----- Data section -----

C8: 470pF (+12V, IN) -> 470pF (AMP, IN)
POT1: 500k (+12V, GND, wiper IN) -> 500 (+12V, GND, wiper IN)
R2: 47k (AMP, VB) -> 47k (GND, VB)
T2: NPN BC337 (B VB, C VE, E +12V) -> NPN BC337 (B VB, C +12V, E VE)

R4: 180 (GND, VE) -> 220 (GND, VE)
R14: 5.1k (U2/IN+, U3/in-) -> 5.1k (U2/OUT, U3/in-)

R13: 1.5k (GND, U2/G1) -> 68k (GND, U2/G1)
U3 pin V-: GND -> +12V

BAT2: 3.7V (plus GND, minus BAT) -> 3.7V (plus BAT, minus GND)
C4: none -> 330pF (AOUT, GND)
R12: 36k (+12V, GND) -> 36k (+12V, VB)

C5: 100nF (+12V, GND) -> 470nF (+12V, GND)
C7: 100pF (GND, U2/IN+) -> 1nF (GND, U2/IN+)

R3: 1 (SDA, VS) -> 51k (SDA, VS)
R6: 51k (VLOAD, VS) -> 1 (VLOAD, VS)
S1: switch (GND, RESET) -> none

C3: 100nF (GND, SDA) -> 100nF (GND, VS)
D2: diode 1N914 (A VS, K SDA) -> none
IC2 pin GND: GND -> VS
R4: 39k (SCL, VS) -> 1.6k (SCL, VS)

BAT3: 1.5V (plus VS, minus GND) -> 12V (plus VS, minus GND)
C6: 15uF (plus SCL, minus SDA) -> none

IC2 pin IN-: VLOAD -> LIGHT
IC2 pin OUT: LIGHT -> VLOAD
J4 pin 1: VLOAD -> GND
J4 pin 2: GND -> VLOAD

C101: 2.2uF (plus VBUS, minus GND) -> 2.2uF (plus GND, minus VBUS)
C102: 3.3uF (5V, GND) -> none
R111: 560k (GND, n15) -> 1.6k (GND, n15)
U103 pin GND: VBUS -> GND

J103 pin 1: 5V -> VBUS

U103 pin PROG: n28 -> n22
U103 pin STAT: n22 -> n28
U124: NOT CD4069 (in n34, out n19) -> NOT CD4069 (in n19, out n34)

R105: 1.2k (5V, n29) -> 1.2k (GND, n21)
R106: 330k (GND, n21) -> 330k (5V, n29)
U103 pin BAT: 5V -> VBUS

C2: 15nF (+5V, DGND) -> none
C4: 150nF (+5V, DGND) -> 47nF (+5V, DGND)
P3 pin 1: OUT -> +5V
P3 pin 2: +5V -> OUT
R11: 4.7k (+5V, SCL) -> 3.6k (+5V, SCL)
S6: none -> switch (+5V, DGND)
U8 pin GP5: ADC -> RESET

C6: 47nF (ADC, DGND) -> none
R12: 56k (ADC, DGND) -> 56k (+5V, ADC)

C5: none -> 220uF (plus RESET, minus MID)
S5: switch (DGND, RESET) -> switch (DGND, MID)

-----

### Directions for this task
Quote exactly the first line of the data and every line after it through the one holding "R4: 39k (SCL, VS) -> 1.6k (SCL, VS)".

### Task response
C8: 470pF (+12V, IN) -> 470pF (AMP, IN)
POT1: 500k (+12V, GND, wiper IN) -> 500 (+12V, GND, wiper IN)
R2: 47k (AMP, VB) -> 47k (GND, VB)
T2: NPN BC337 (B VB, C VE, E +12V) -> NPN BC337 (B VB, C +12V, E VE)

R4: 180 (GND, VE) -> 220 (GND, VE)
R14: 5.1k (U2/IN+, U3/in-) -> 5.1k (U2/OUT, U3/in-)

R13: 1.5k (GND, U2/G1) -> 68k (GND, U2/G1)
U3 pin V-: GND -> +12V

BAT2: 3.7V (plus GND, minus BAT) -> 3.7V (plus BAT, minus GND)
C4: none -> 330pF (AOUT, GND)
R12: 36k (+12V, GND) -> 36k (+12V, VB)

C5: 100nF (+12V, GND) -> 470nF (+12V, GND)
C7: 100pF (GND, U2/IN+) -> 1nF (GND, U2/IN+)

R3: 1 (SDA, VS) -> 51k (SDA, VS)
R6: 51k (VLOAD, VS) -> 1 (VLOAD, VS)
S1: switch (GND, RESET) -> none

C3: 100nF (GND, SDA) -> 100nF (GND, VS)
D2: diode 1N914 (A VS, K SDA) -> none
IC2 pin GND: GND -> VS
R4: 39k (SCL, VS) -> 1.6k (SCL, VS)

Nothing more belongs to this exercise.